THE TASK: When you set down the entries, keep every word exactly as it is but drop the pictures.

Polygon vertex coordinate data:
***

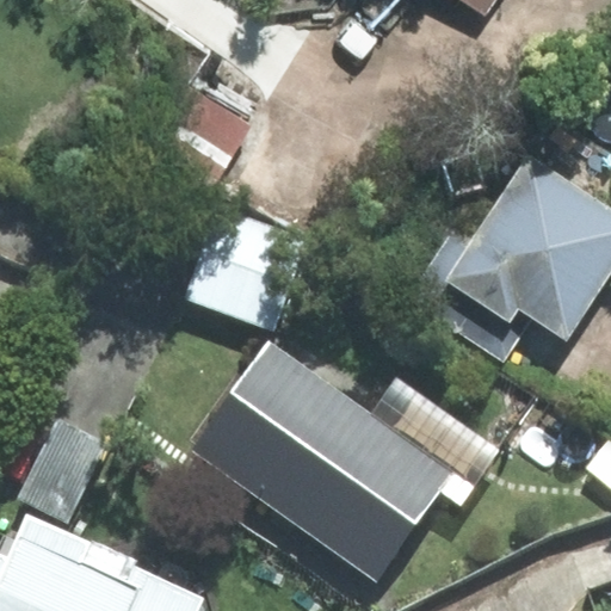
[(466,0),(485,13),(493,0),(466,0)]
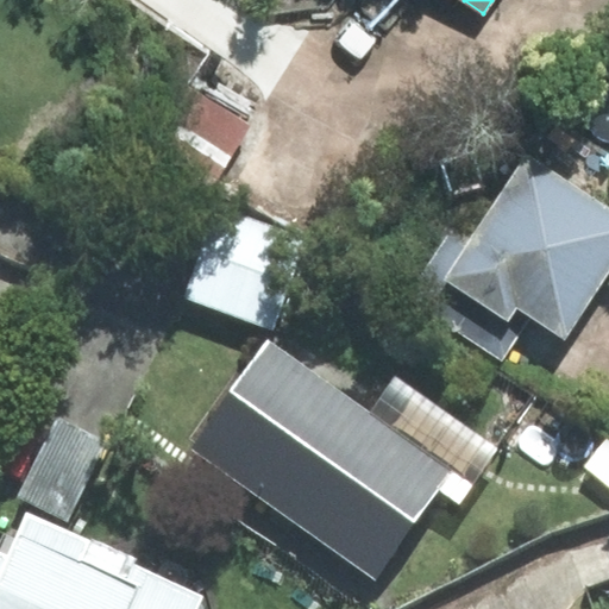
[(531,316),(564,338),(608,269),(608,209),(526,157),(495,205),(475,192),(406,299),(502,360),(531,316)]
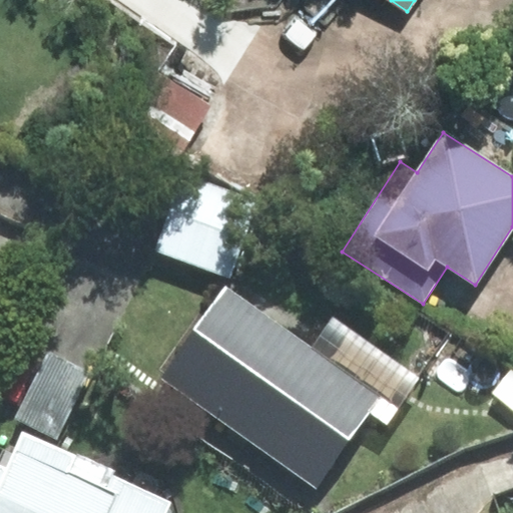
[(258,202),(183,175),(156,250),(229,277),(258,202)]
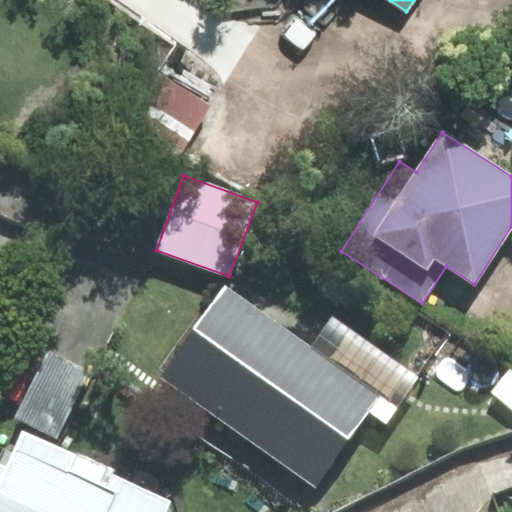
[(162,377),(315,486),(368,411),(387,424),(419,378),(332,316),(311,346),(226,287),(162,377)]
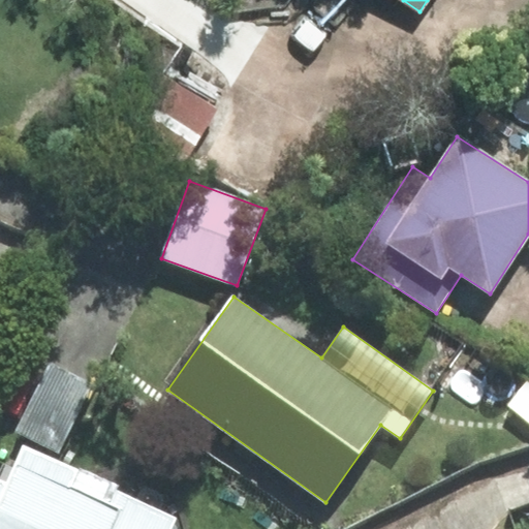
[(93,384),(49,363),(16,431),(59,453),(93,384)]
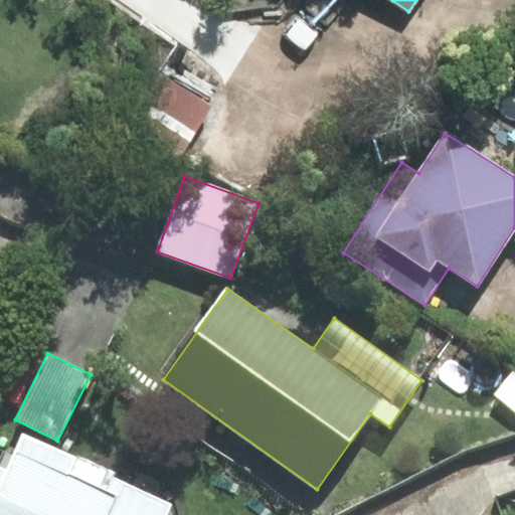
[(0,514),(167,514),(172,504),(23,436),(7,471),(0,468),(0,514)]
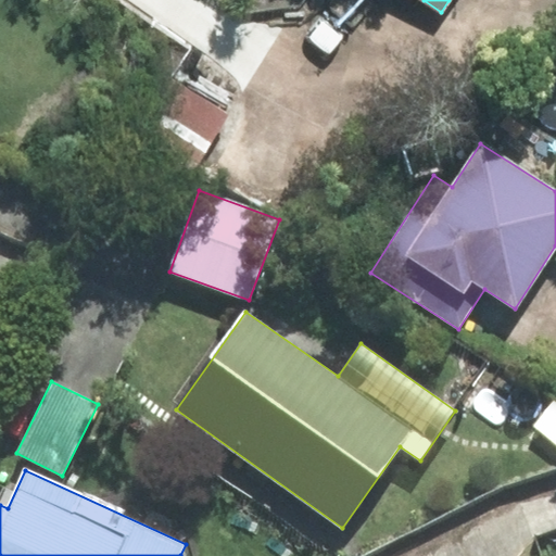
All buildings are outlined.
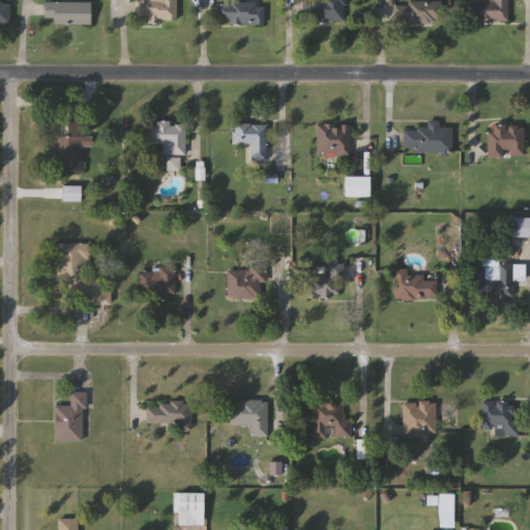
[(137,0),(177,0),(177,22),(148,23),(148,17),(137,17),(137,0)]
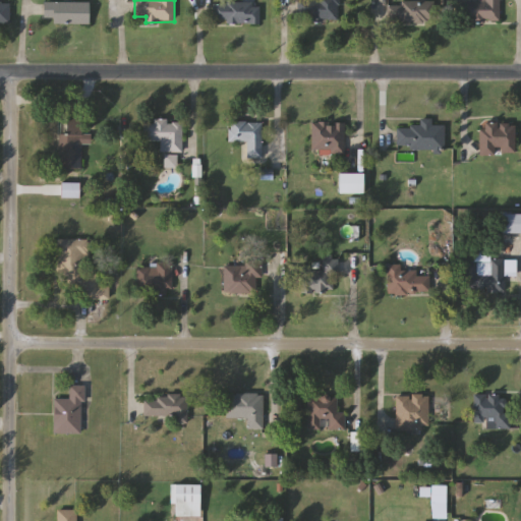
[(339,0),(339,20),(298,20),(298,0),(339,0)]
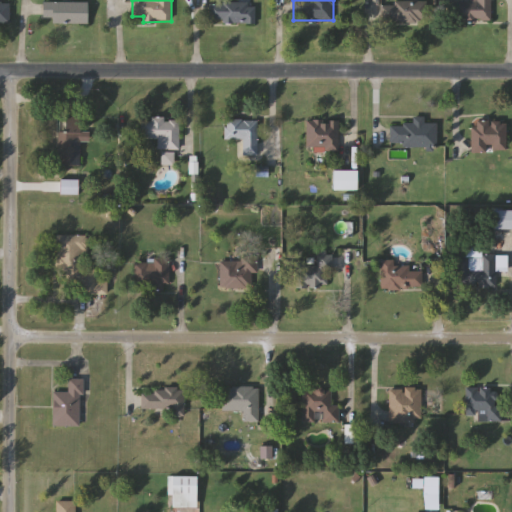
[(493,0),(493,21),(455,20),(455,0),(493,0)]
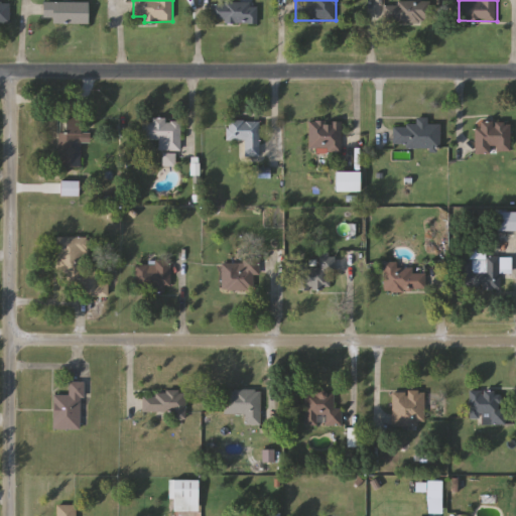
[(388,22),(388,1),(431,1),(431,22),(388,22)]
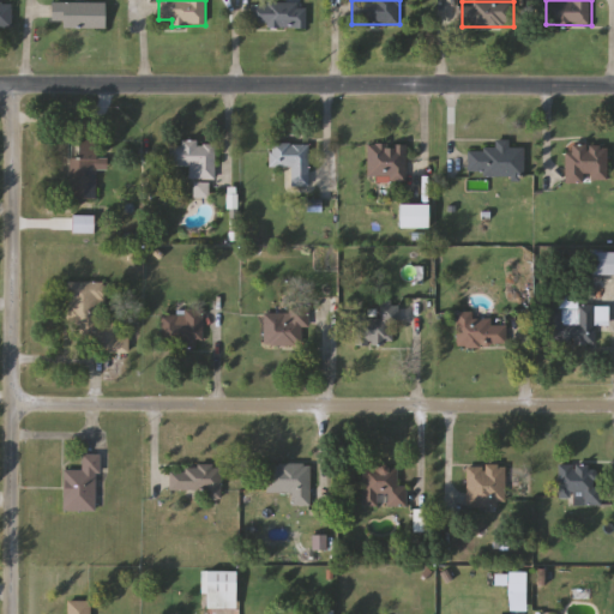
[(12,28),(0,26),(0,4),(12,4),(12,28)]
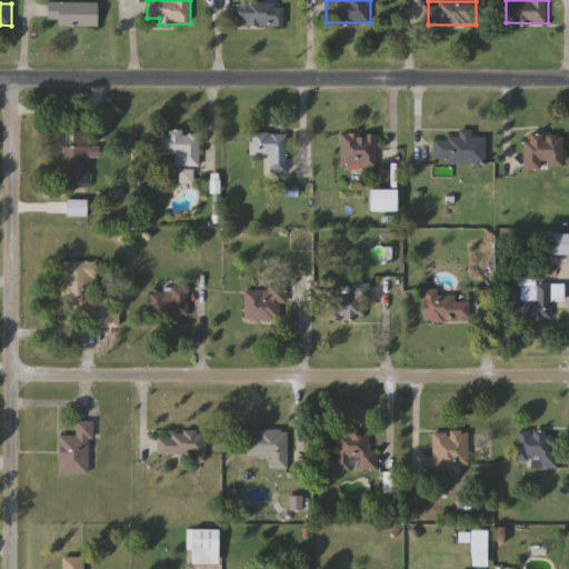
[(98,3),(98,27),(49,27),(49,3),(98,3)]
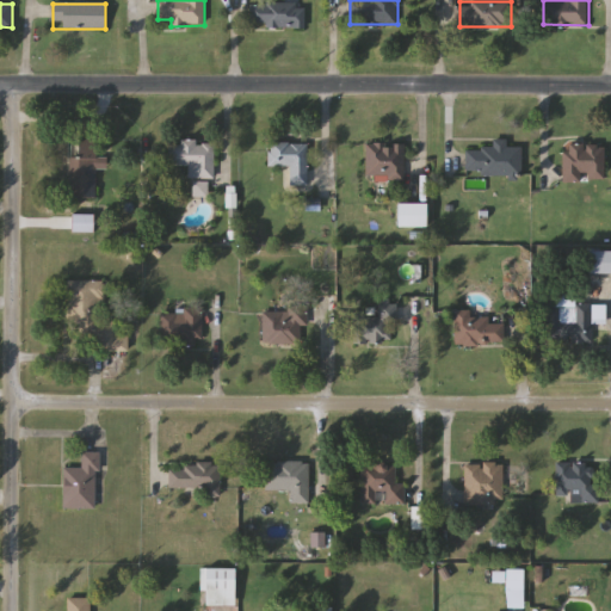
[(306,29),(251,29),(251,4),(306,4),(306,29)]
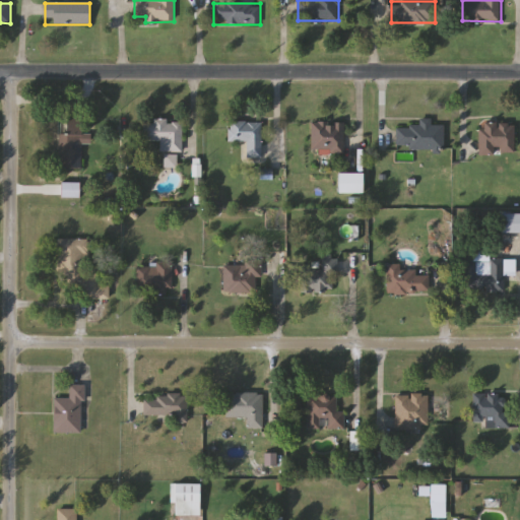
[(182,152),(160,152),(160,141),(145,141),(145,120),(182,120),(182,152)]
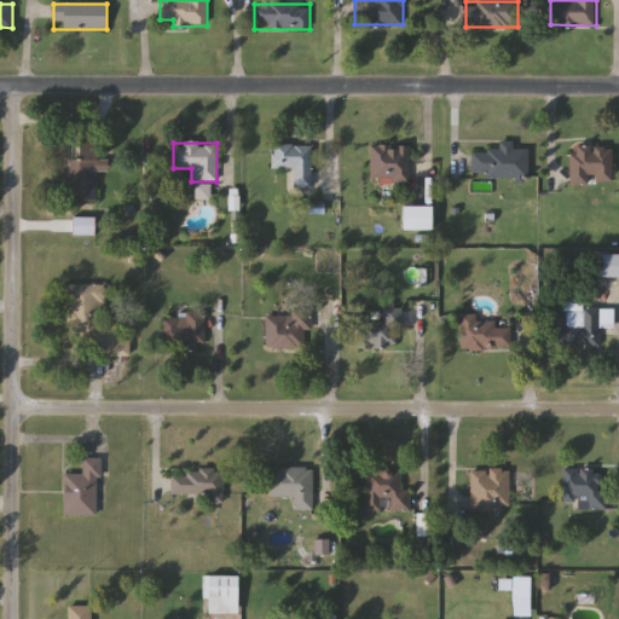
[(528,179),(473,178),(473,150),(499,150),(499,143),(513,143),(513,149),(528,149),(528,179)]
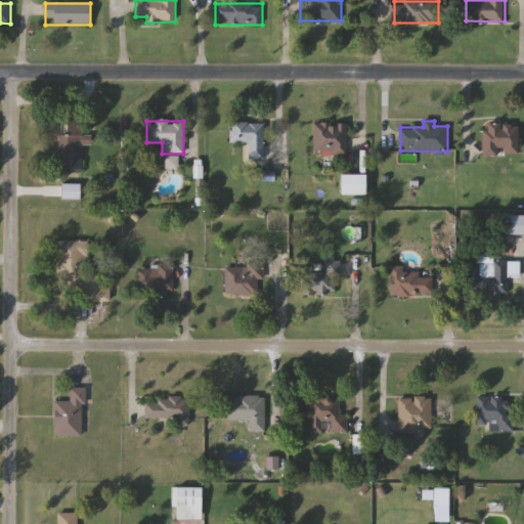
[(264,123),(264,160),(249,160),(249,142),(230,142),(230,123),(264,123)]
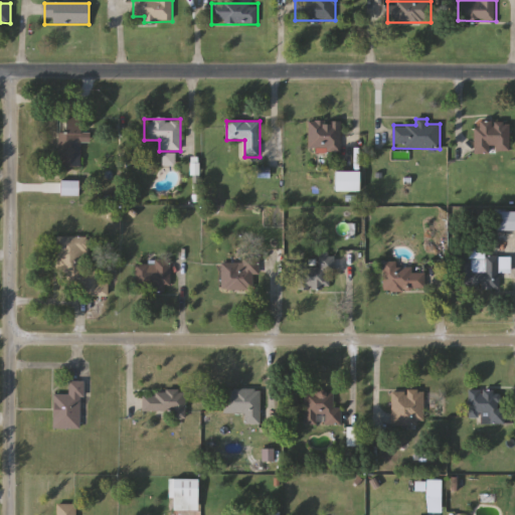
[(341,121),(341,151),(309,151),(309,121),(341,121)]
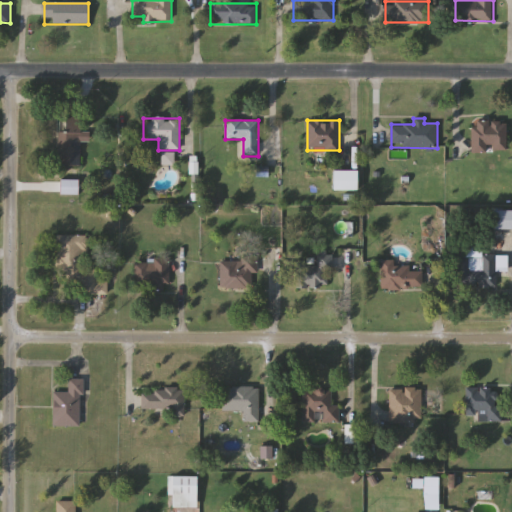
[(472,121),(507,122),(506,152),(471,151),(472,121)]
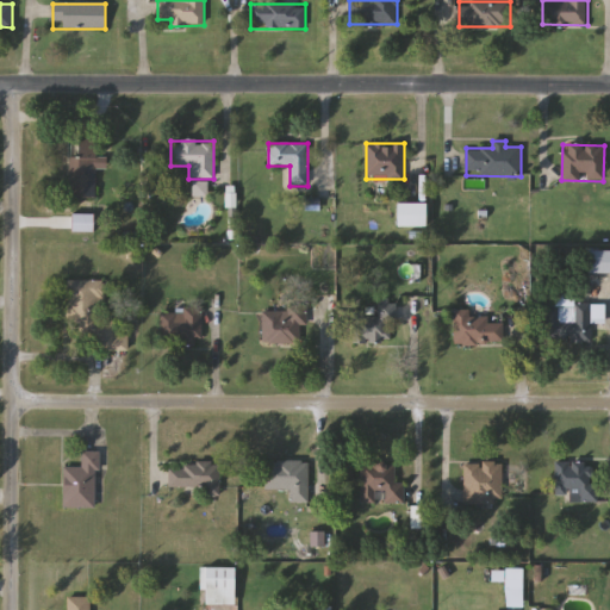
[(95,199),(69,199),(69,156),(95,156),(95,199)]
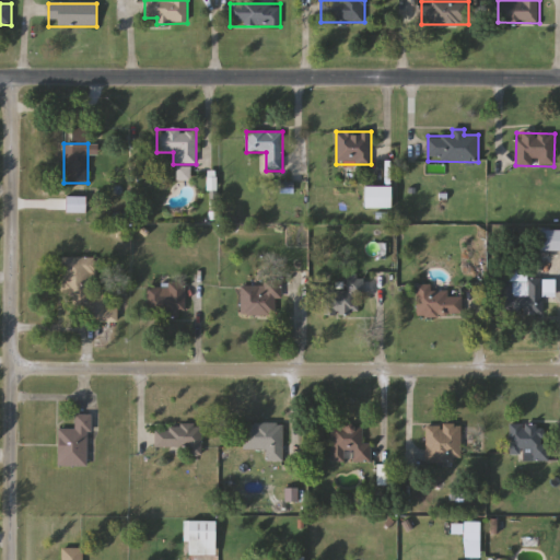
[(363,208),(363,187),(391,187),(391,208),(363,208)]
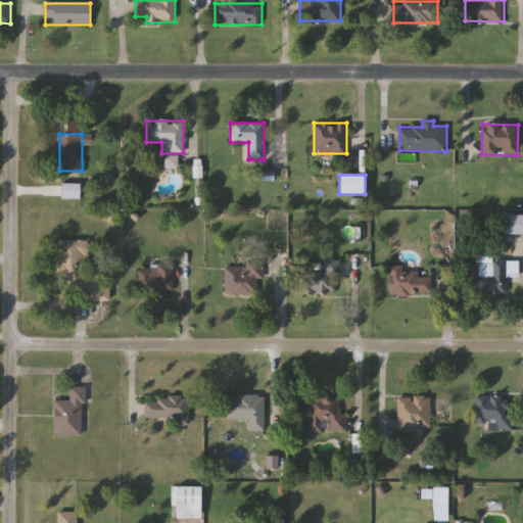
[(522,234),(498,234),(498,216),(522,216),(522,234)]
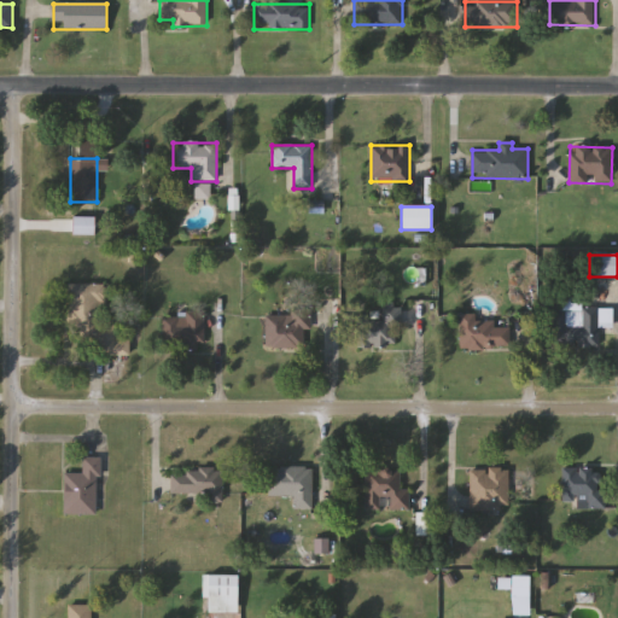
[(105,285),(103,322),(117,322),(117,338),(129,338),(129,355),(77,353),(79,328),(66,327),(69,284),(105,285)]
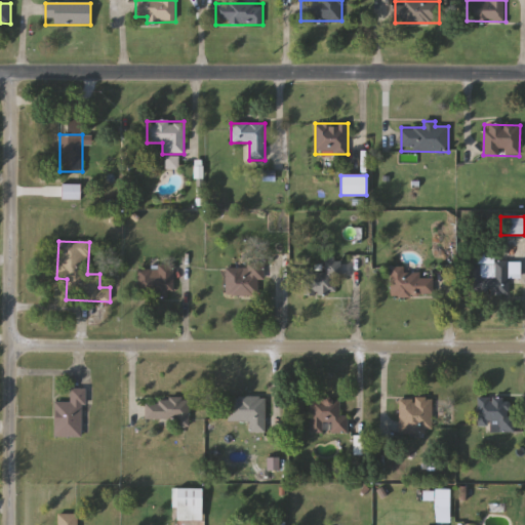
[(520,278),(509,278),(509,294),(470,294),(470,260),(520,260),(520,278)]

***

TASK SOLUTION:
[(466,0),(485,13),(493,0),(466,0)]
[(531,316),(564,338),(608,269),(608,209),(526,157),(495,205),(475,192),(406,299),(502,360),(531,316)]
[(258,202),(183,175),(156,250),(229,277),(258,202)]
[(162,377),(315,486),(368,411),(387,424),(419,378),(332,316),(311,346),(226,287),(162,377)]
[(93,384),(49,363),(16,431),(59,453),(93,384)]
[(0,514),(167,514),(172,504),(23,436),(7,471),(0,468),(0,514)]
All buildings are outlined.
[(137,0),(177,0),(177,22),(148,23),(148,17),(137,17),(137,0)]
[(339,0),(339,20),(298,20),(298,0),(339,0)]
[(493,0),(493,21),(455,20),(455,0),(493,0)]
[(388,22),(388,1),(431,1),(431,22),(388,22)]
[(12,28),(0,26),(0,4),(12,4),(12,28)]
[(98,3),(98,27),(49,27),(49,3),(98,3)]
[(306,29),(251,29),(251,4),(306,4),(306,29)]
[(182,152),(160,152),(160,141),(145,141),(145,120),(182,120),(182,152)]
[(528,179),(473,178),(473,150),(499,150),(499,143),(513,143),(513,149),(528,149),(528,179)]
[(264,123),(264,160),(249,160),(249,142),(230,142),(230,123),(264,123)]
[(341,121),(341,151),(309,151),(309,121),(341,121)]
[(472,121),(507,122),(506,152),(471,151),(472,121)]
[(95,199),(69,199),(69,156),(95,156),(95,199)]
[(363,208),(363,187),(391,187),(391,208),(363,208)]
[(522,234),(498,234),(498,216),(522,216),(522,234)]
[(105,285),(103,322),(117,322),(117,338),(129,338),(129,355),(77,353),(79,328),(66,327),(69,284),(105,285)]
[(520,278),(509,278),(509,294),(470,294),(470,260),(520,260),(520,278)]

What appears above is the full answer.